# Exercise prompt
Write out an exact copy of the line containing "gray arrow: (37, 102)" and all lines that follow it in the data below, leaving out pictures.

Records from a dataset:
____________

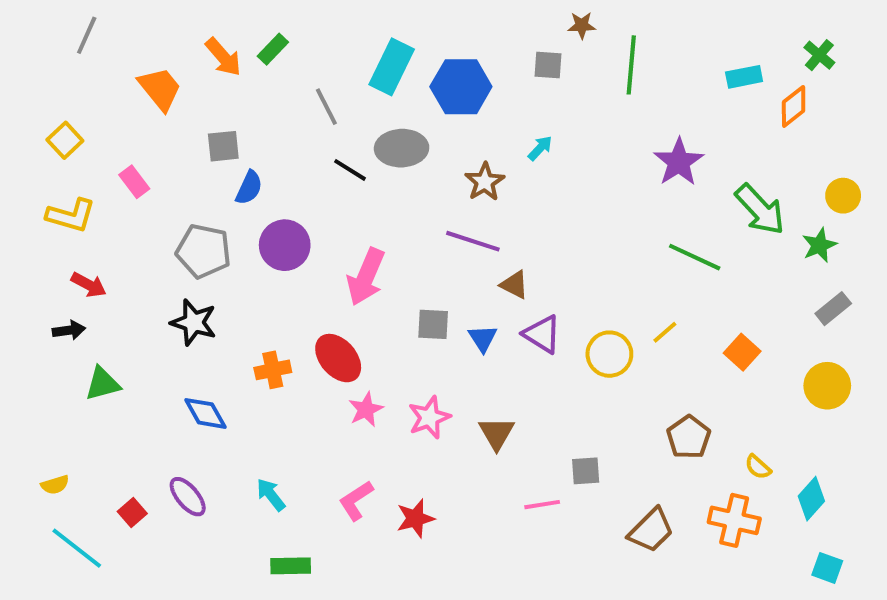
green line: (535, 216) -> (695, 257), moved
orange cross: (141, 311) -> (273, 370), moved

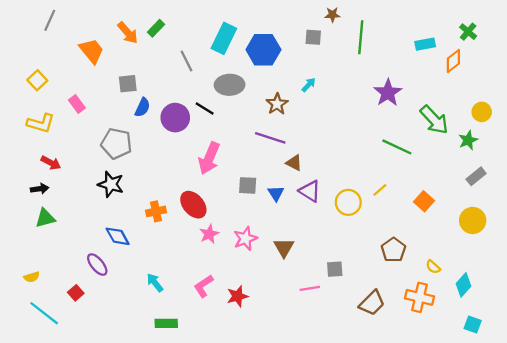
black line: (350, 170) -> (205, 109), moved
purple circle: (285, 245) -> (175, 118), moved
green triangle: (103, 384) -> (45, 218), moved
purple ellipse: (188, 497) -> (97, 265), moved

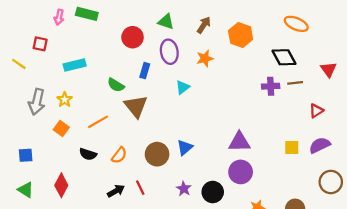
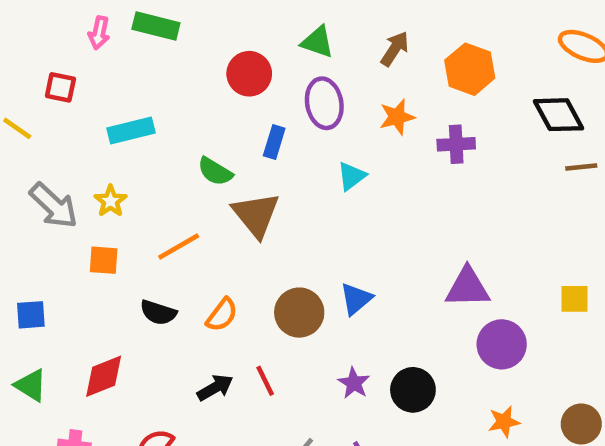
purple cross: (271, 86) -> (456, 144), moved
gray arrow: (37, 102) -> (54, 206), turned -60
orange square: (61, 129) -> (104, 260), turned -32
purple circle: (241, 172) -> (502, 344), moved
red diamond: (61, 185) -> (104, 376), turned 40

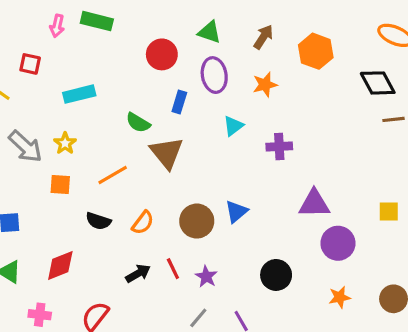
purple cross: (456, 144) -> (279, 146), moved
purple star: (354, 383) -> (206, 277), moved

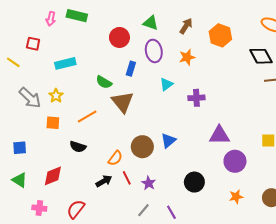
orange semicircle: (143, 223) -> (115, 158), moved

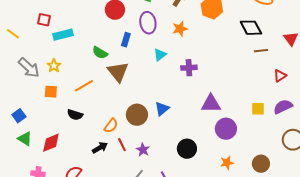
red square: (33, 44) -> (44, 20), moved
blue square: (20, 148) -> (19, 116), turned -32
green triangle: (20, 180) -> (25, 139), moved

____________

# Exercise output
gray arrow: (37, 102) -> (54, 206), turned -60
orange square: (61, 129) -> (104, 260), turned -32
purple circle: (241, 172) -> (502, 344), moved
red diamond: (61, 185) -> (104, 376), turned 40

purple cross: (456, 144) -> (279, 146), moved
purple star: (354, 383) -> (206, 277), moved

orange semicircle: (143, 223) -> (115, 158), moved

red square: (33, 44) -> (44, 20), moved
blue square: (20, 148) -> (19, 116), turned -32
green triangle: (20, 180) -> (25, 139), moved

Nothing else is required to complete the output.